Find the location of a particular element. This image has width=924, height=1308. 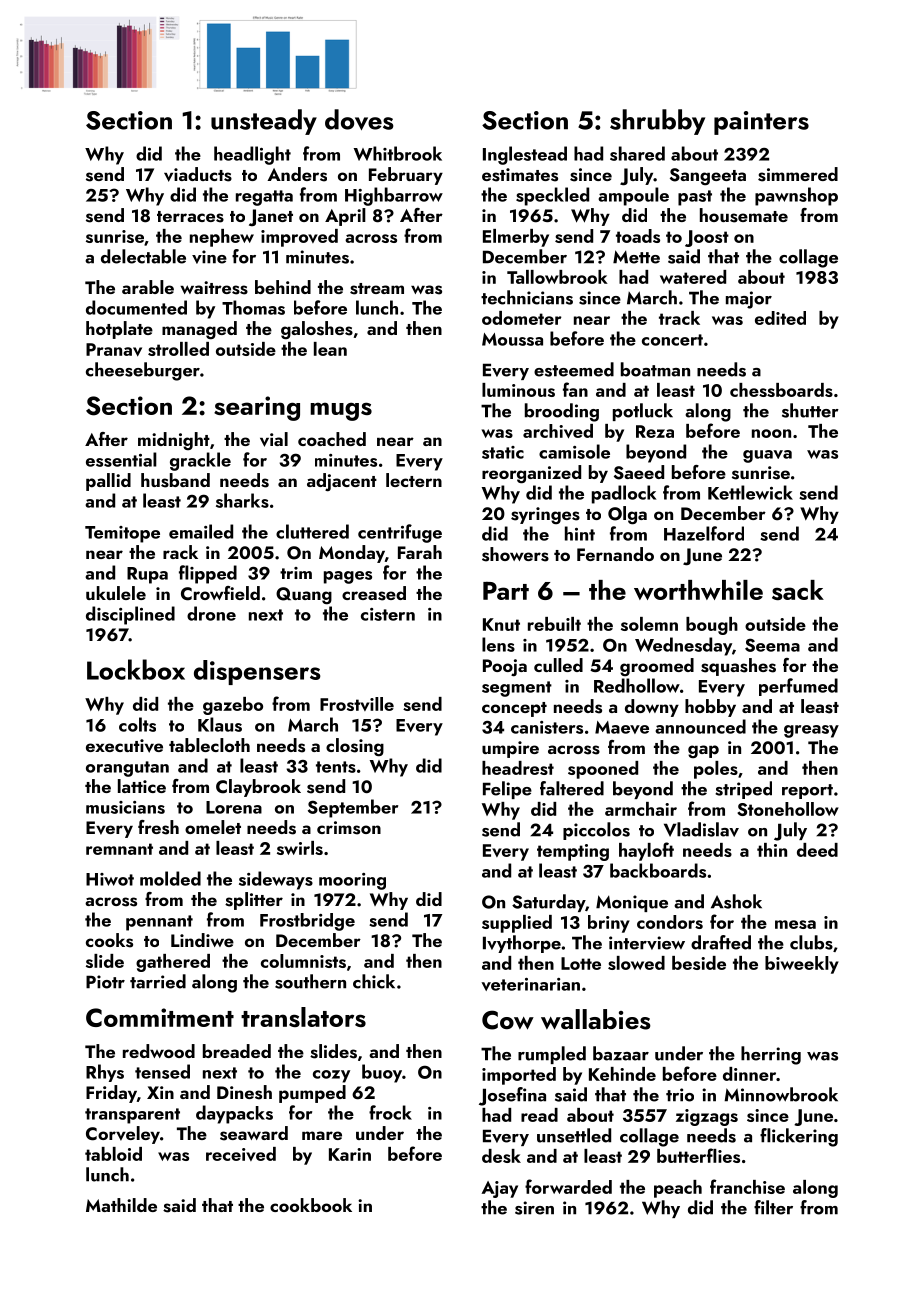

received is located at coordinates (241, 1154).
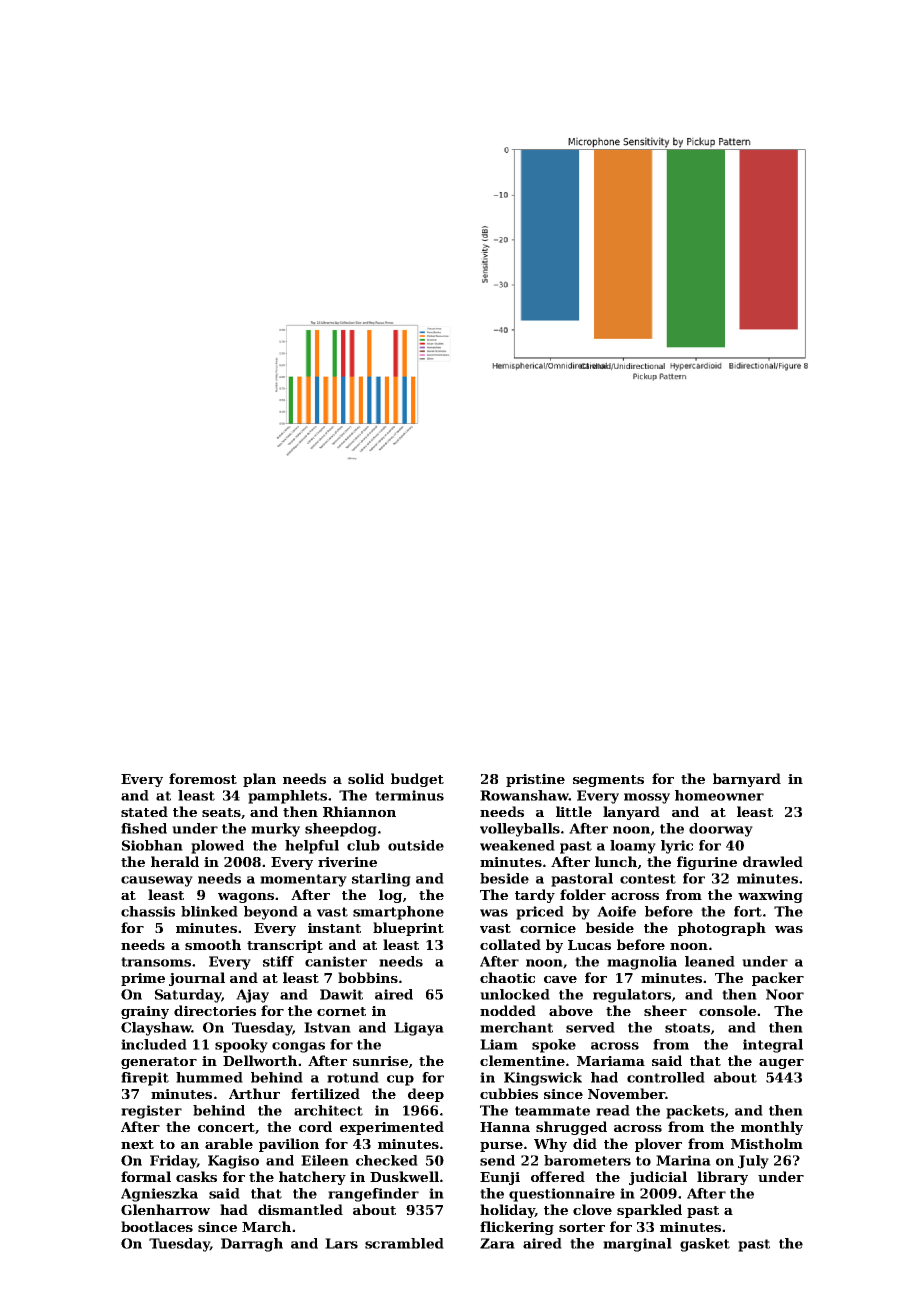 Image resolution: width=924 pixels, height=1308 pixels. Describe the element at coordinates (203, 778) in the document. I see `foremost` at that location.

-----

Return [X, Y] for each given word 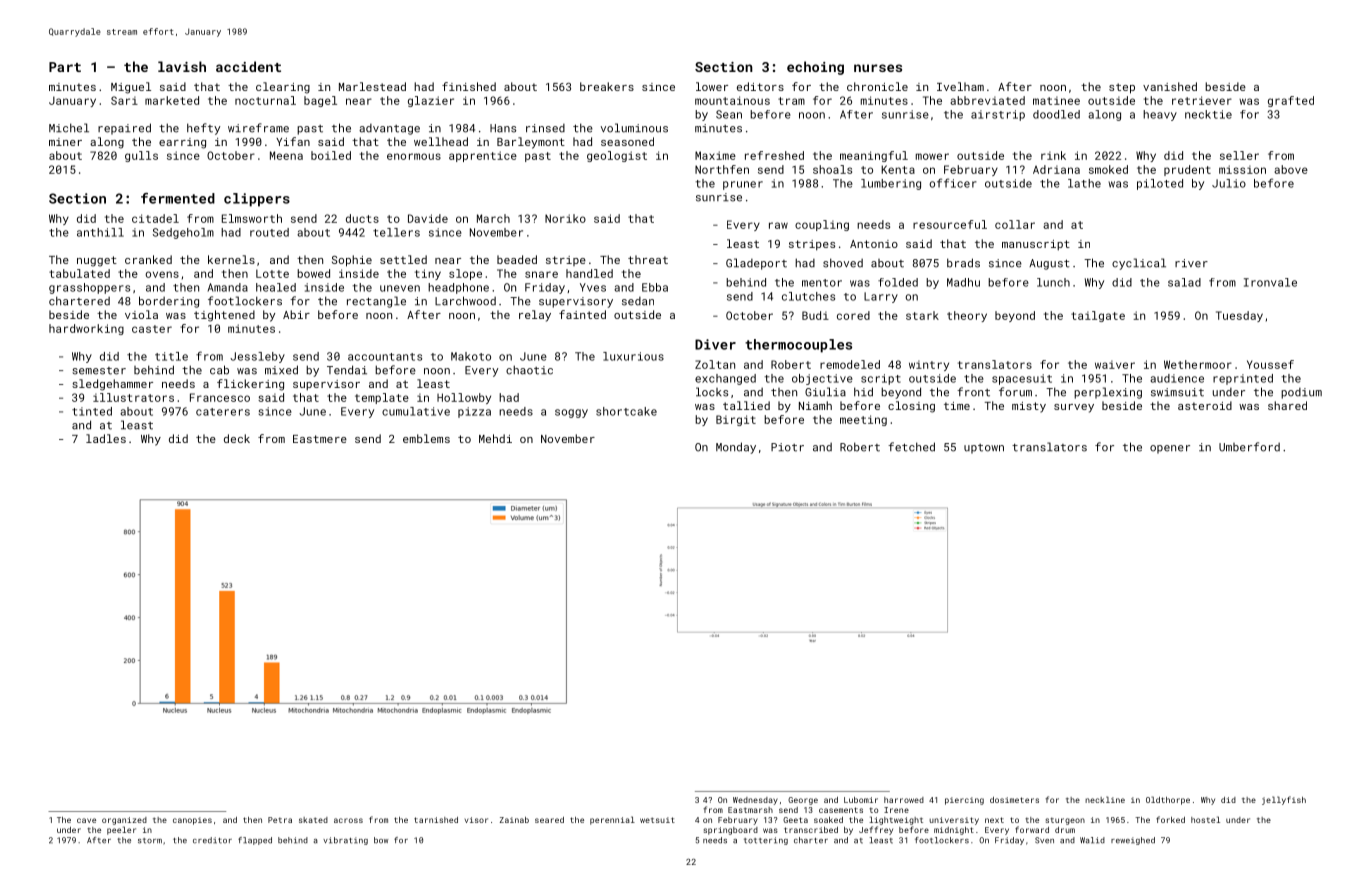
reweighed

-----

## Task directions:
Copy the records word for word, starting at the line containing "Find the location" and ending at the line containing "Image resolution: width=924", with both of those lines included. Omit the pictures from your copy.

## Answer:
Find the location of a particular element. This image has width=924, height=1308. 

received is located at coordinates (241, 1154).
 Image resolution: width=924 pixels, height=1308 pixels. Describe the element at coordinates (203, 778) in the document. I see `foremost` at that location.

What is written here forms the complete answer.